=== AVAILABLE RECORDS ===
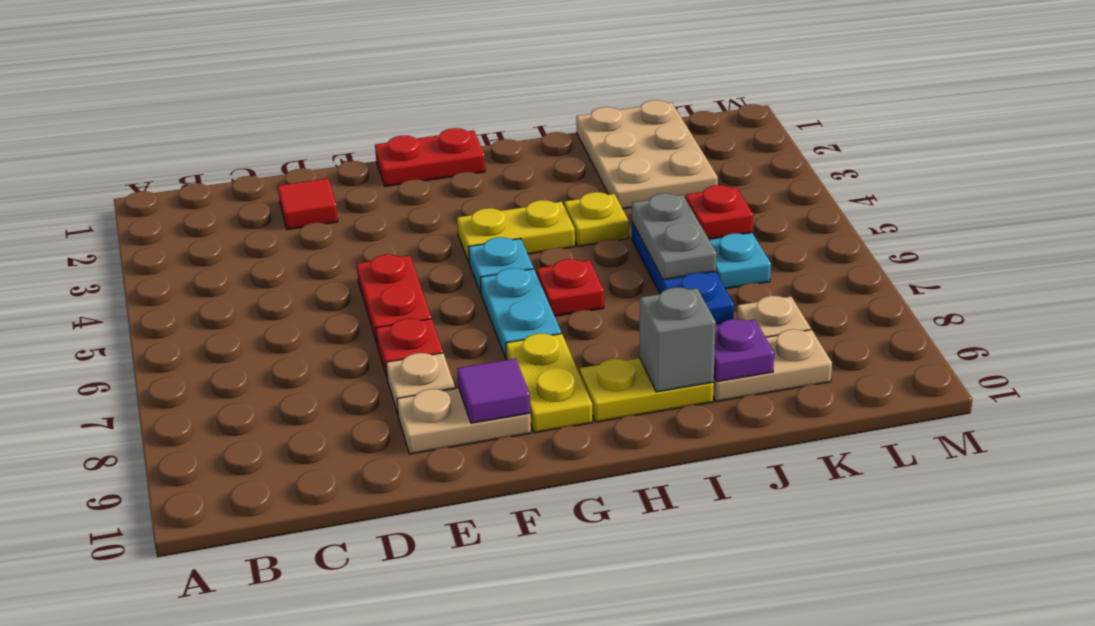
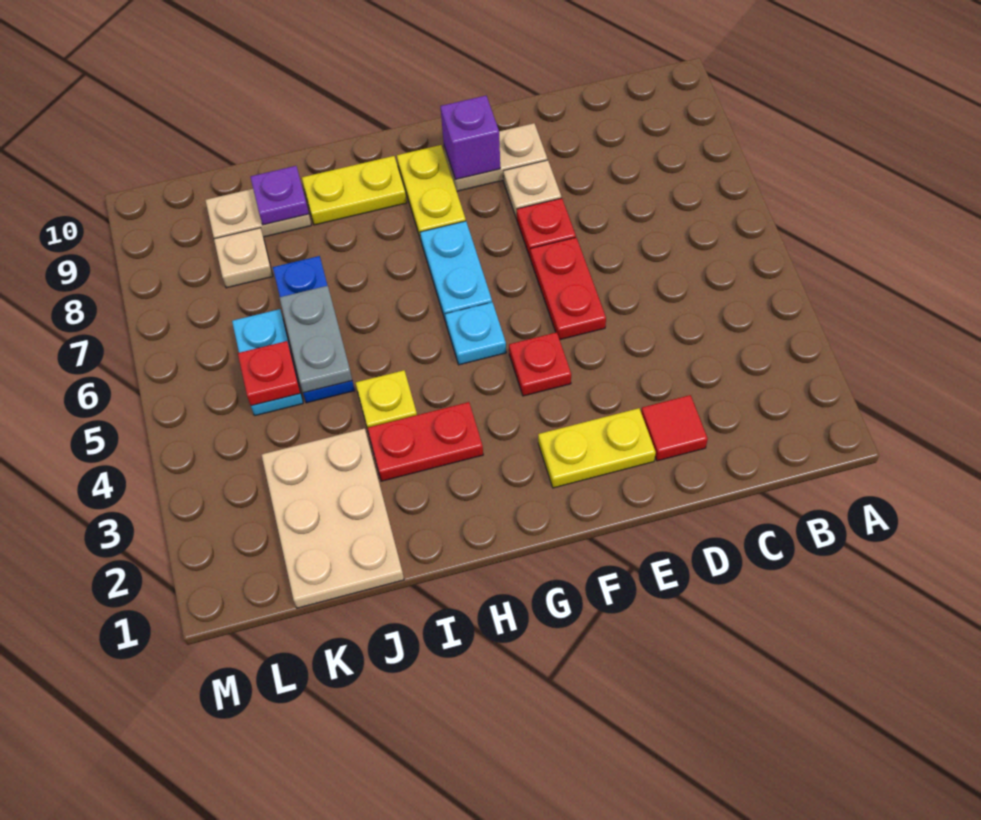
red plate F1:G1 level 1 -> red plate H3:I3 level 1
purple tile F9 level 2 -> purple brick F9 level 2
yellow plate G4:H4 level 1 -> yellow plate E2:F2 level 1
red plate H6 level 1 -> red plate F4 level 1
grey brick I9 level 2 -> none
===
*YOUR TASK*
Repeat all entries exactly, pictures excluded.

*TASK OUTPUT*
red plate F1:G1 level 1 -> red plate H3:I3 level 1
purple tile F9 level 2 -> purple brick F9 level 2
yellow plate G4:H4 level 1 -> yellow plate E2:F2 level 1
red plate H6 level 1 -> red plate F4 level 1
grey brick I9 level 2 -> none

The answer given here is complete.